## Challenge
Copy the records word for word, starting at the line that contains "cattail [150, 985]" and ending at the final line of the records, with both of those lines included.

* START Listed records *

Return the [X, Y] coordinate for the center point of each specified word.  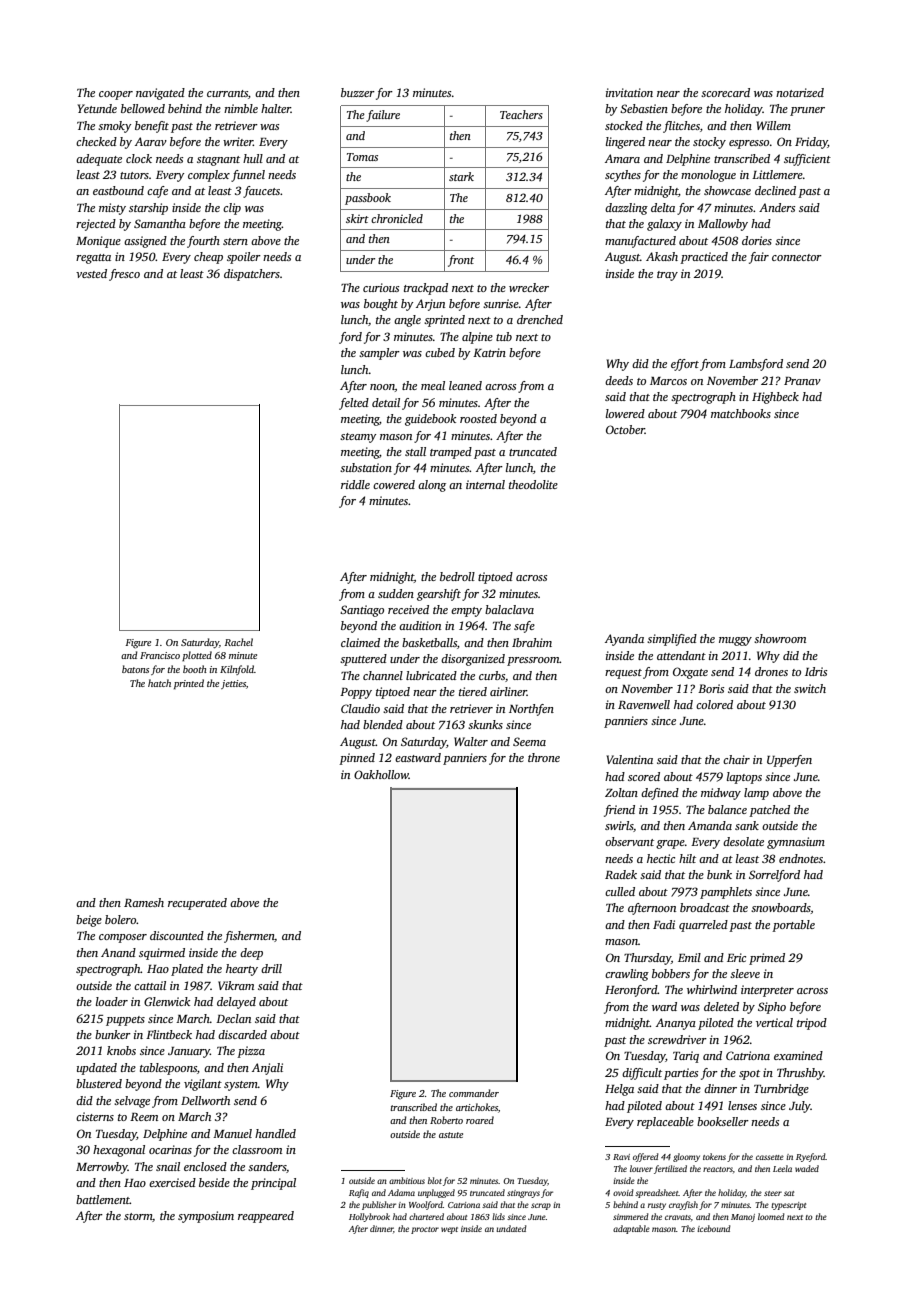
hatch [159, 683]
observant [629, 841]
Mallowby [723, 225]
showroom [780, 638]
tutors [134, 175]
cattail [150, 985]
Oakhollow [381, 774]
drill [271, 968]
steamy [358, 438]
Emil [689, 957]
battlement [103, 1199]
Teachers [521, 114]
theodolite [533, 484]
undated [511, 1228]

* END Listed records *

## Answer in full
cattail [150, 985]
Oakhollow [381, 774]
drill [271, 968]
steamy [358, 438]
Emil [689, 957]
battlement [103, 1199]
Teachers [521, 114]
theodolite [533, 484]
undated [511, 1228]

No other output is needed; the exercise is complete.